-------- MATERIAL SUPPLIED --------

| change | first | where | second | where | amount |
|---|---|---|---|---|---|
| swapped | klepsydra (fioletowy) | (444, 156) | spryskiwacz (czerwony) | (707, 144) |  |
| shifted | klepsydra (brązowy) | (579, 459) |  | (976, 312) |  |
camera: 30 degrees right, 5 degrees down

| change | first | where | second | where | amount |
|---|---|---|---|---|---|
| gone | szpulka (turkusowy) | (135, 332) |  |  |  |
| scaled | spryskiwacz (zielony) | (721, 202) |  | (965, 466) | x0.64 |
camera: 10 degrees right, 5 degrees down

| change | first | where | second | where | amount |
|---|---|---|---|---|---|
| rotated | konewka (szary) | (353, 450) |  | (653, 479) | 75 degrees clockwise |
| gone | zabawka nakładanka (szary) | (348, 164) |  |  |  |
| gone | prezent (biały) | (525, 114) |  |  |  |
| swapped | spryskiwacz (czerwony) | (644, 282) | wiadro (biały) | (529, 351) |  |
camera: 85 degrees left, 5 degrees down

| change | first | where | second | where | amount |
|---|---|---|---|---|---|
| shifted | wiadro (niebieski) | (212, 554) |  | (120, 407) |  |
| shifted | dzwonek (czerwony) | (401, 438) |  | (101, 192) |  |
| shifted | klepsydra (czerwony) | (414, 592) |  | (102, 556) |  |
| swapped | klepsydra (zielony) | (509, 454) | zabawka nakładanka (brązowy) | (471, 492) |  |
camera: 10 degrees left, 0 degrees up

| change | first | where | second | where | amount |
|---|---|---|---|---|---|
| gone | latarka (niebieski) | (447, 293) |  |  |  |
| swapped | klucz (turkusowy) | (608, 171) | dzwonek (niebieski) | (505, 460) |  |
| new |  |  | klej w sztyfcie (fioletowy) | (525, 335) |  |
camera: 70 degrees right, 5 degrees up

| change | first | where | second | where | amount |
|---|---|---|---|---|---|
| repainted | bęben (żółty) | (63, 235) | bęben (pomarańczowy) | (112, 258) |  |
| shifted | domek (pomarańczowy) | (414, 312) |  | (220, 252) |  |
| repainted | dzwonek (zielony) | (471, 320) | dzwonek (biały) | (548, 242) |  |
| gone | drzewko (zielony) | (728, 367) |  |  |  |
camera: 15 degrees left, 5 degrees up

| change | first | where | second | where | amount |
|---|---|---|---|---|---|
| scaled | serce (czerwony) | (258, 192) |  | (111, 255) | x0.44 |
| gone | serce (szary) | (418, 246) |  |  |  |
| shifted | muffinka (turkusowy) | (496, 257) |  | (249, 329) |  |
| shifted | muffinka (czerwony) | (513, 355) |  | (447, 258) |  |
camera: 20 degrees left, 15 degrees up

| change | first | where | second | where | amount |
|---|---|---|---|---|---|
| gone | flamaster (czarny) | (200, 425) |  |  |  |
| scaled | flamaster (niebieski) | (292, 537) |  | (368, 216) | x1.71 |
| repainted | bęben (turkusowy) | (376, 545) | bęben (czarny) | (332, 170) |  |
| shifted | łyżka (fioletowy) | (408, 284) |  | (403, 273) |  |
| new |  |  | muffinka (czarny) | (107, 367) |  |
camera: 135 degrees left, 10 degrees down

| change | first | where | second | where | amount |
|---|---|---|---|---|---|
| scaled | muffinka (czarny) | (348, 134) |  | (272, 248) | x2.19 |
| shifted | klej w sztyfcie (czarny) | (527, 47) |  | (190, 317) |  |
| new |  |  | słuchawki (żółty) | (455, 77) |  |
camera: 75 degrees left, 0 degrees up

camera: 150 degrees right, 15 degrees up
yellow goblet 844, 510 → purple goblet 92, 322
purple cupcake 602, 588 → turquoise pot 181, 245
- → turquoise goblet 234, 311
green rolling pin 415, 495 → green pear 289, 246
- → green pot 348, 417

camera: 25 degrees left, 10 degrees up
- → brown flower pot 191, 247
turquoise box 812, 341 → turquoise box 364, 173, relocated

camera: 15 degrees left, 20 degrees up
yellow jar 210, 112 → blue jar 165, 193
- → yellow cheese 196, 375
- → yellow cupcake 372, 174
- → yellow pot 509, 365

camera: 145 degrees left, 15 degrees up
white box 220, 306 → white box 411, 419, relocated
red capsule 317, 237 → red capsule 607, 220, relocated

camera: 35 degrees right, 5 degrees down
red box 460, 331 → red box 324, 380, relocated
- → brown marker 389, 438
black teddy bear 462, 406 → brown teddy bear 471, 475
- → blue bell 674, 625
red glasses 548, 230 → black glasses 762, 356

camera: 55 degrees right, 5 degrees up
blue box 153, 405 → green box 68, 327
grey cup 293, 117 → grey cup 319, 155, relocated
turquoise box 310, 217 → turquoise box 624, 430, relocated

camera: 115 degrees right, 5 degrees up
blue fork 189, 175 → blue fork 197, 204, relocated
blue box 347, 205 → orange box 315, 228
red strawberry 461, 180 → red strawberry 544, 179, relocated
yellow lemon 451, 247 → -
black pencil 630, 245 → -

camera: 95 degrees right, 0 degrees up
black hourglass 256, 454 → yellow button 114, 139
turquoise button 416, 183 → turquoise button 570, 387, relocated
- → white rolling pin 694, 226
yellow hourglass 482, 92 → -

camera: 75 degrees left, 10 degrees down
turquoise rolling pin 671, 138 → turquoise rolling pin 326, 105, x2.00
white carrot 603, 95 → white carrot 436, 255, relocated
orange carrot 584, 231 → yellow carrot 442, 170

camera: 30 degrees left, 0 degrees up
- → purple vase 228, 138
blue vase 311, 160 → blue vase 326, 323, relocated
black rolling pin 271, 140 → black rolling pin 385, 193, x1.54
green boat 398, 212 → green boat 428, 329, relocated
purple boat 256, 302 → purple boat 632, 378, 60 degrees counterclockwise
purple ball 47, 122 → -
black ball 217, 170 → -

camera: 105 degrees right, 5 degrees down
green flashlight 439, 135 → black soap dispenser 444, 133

--------

The response should consist of every record, written out exactly as given.

| change | first | where | second | where | amount |
|---|---|---|---|---|---|
| swapped | klepsydra (fioletowy) | (444, 156) | spryskiwacz (czerwony) | (707, 144) |  |
| shifted | klepsydra (brązowy) | (579, 459) |  | (976, 312) |  |
camera: 30 degrees right, 5 degrees down

| change | first | where | second | where | amount |
|---|---|---|---|---|---|
| gone | szpulka (turkusowy) | (135, 332) |  |  |  |
| scaled | spryskiwacz (zielony) | (721, 202) |  | (965, 466) | x0.64 |
camera: 10 degrees right, 5 degrees down

| change | first | where | second | where | amount |
|---|---|---|---|---|---|
| rotated | konewka (szary) | (353, 450) |  | (653, 479) | 75 degrees clockwise |
| gone | zabawka nakładanka (szary) | (348, 164) |  |  |  |
| gone | prezent (biały) | (525, 114) |  |  |  |
| swapped | spryskiwacz (czerwony) | (644, 282) | wiadro (biały) | (529, 351) |  |
camera: 85 degrees left, 5 degrees down

| change | first | where | second | where | amount |
|---|---|---|---|---|---|
| shifted | wiadro (niebieski) | (212, 554) |  | (120, 407) |  |
| shifted | dzwonek (czerwony) | (401, 438) |  | (101, 192) |  |
| shifted | klepsydra (czerwony) | (414, 592) |  | (102, 556) |  |
| swapped | klepsydra (zielony) | (509, 454) | zabawka nakładanka (brązowy) | (471, 492) |  |
camera: 10 degrees left, 0 degrees up

| change | first | where | second | where | amount |
|---|---|---|---|---|---|
| gone | latarka (niebieski) | (447, 293) |  |  |  |
| swapped | klucz (turkusowy) | (608, 171) | dzwonek (niebieski) | (505, 460) |  |
| new |  |  | klej w sztyfcie (fioletowy) | (525, 335) |  |
camera: 70 degrees right, 5 degrees up

| change | first | where | second | where | amount |
|---|---|---|---|---|---|
| repainted | bęben (żółty) | (63, 235) | bęben (pomarańczowy) | (112, 258) |  |
| shifted | domek (pomarańczowy) | (414, 312) |  | (220, 252) |  |
| repainted | dzwonek (zielony) | (471, 320) | dzwonek (biały) | (548, 242) |  |
| gone | drzewko (zielony) | (728, 367) |  |  |  |
camera: 15 degrees left, 5 degrees up

| change | first | where | second | where | amount |
|---|---|---|---|---|---|
| scaled | serce (czerwony) | (258, 192) |  | (111, 255) | x0.44 |
| gone | serce (szary) | (418, 246) |  |  |  |
| shifted | muffinka (turkusowy) | (496, 257) |  | (249, 329) |  |
| shifted | muffinka (czerwony) | (513, 355) |  | (447, 258) |  |
camera: 20 degrees left, 15 degrees up

| change | first | where | second | where | amount |
|---|---|---|---|---|---|
| gone | flamaster (czarny) | (200, 425) |  |  |  |
| scaled | flamaster (niebieski) | (292, 537) |  | (368, 216) | x1.71 |
| repainted | bęben (turkusowy) | (376, 545) | bęben (czarny) | (332, 170) |  |
| shifted | łyżka (fioletowy) | (408, 284) |  | (403, 273) |  |
| new |  |  | muffinka (czarny) | (107, 367) |  |
camera: 135 degrees left, 10 degrees down

| change | first | where | second | where | amount |
|---|---|---|---|---|---|
| scaled | muffinka (czarny) | (348, 134) |  | (272, 248) | x2.19 |
| shifted | klej w sztyfcie (czarny) | (527, 47) |  | (190, 317) |  |
| new |  |  | słuchawki (żółty) | (455, 77) |  |
camera: 75 degrees left, 0 degrees up

camera: 150 degrees right, 15 degrees up
yellow goblet 844, 510 → purple goblet 92, 322
purple cupcake 602, 588 → turquoise pot 181, 245
- → turquoise goblet 234, 311
green rolling pin 415, 495 → green pear 289, 246
- → green pot 348, 417

camera: 25 degrees left, 10 degrees up
- → brown flower pot 191, 247
turquoise box 812, 341 → turquoise box 364, 173, relocated

camera: 15 degrees left, 20 degrees up
yellow jar 210, 112 → blue jar 165, 193
- → yellow cheese 196, 375
- → yellow cupcake 372, 174
- → yellow pot 509, 365

camera: 145 degrees left, 15 degrees up
white box 220, 306 → white box 411, 419, relocated
red capsule 317, 237 → red capsule 607, 220, relocated

camera: 35 degrees right, 5 degrees down
red box 460, 331 → red box 324, 380, relocated
- → brown marker 389, 438
black teddy bear 462, 406 → brown teddy bear 471, 475
- → blue bell 674, 625
red glasses 548, 230 → black glasses 762, 356

camera: 55 degrees right, 5 degrees up
blue box 153, 405 → green box 68, 327
grey cup 293, 117 → grey cup 319, 155, relocated
turquoise box 310, 217 → turquoise box 624, 430, relocated

camera: 115 degrees right, 5 degrees up
blue fork 189, 175 → blue fork 197, 204, relocated
blue box 347, 205 → orange box 315, 228
red strawberry 461, 180 → red strawberry 544, 179, relocated
yellow lemon 451, 247 → -
black pencil 630, 245 → -

camera: 95 degrees right, 0 degrees up
black hourglass 256, 454 → yellow button 114, 139
turquoise button 416, 183 → turquoise button 570, 387, relocated
- → white rolling pin 694, 226
yellow hourglass 482, 92 → -

camera: 75 degrees left, 10 degrees down
turquoise rolling pin 671, 138 → turquoise rolling pin 326, 105, x2.00
white carrot 603, 95 → white carrot 436, 255, relocated
orange carrot 584, 231 → yellow carrot 442, 170

camera: 30 degrees left, 0 degrees up
- → purple vase 228, 138
blue vase 311, 160 → blue vase 326, 323, relocated
black rolling pin 271, 140 → black rolling pin 385, 193, x1.54
green boat 398, 212 → green boat 428, 329, relocated
purple boat 256, 302 → purple boat 632, 378, 60 degrees counterclockwise
purple ball 47, 122 → -
black ball 217, 170 → -

camera: 105 degrees right, 5 degrees down
green flashlight 439, 135 → black soap dispenser 444, 133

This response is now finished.